# What needs to be done:
A faithful copy of the listing below is needed, one that contains no pictures.

# Information shown:
-- Opening Marker --

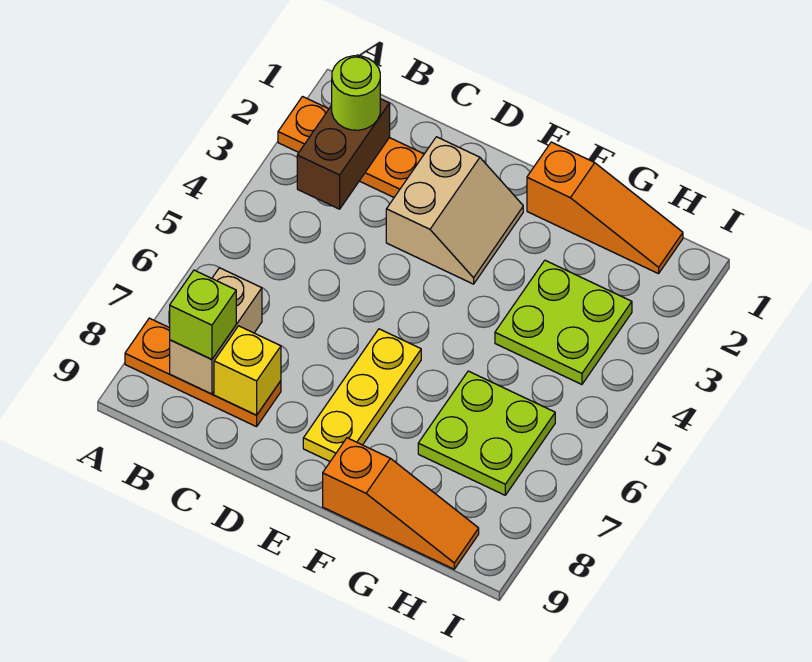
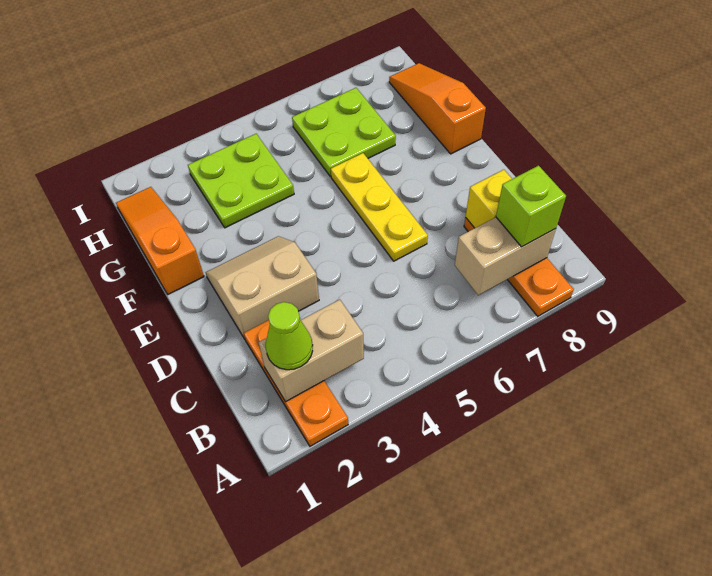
brown brick B2:B3 level 2 -> tan brick B2:B3 level 2
lime round brick B2 level 3 -> lime cone B2 level 3
yellow plate E6:E8 level 1 -> yellow plate D6:F6 level 1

-- Closing Marker --

# Reply to the exercise:
brown brick B2:B3 level 2 -> tan brick B2:B3 level 2
lime round brick B2 level 3 -> lime cone B2 level 3
yellow plate E6:E8 level 1 -> yellow plate D6:F6 level 1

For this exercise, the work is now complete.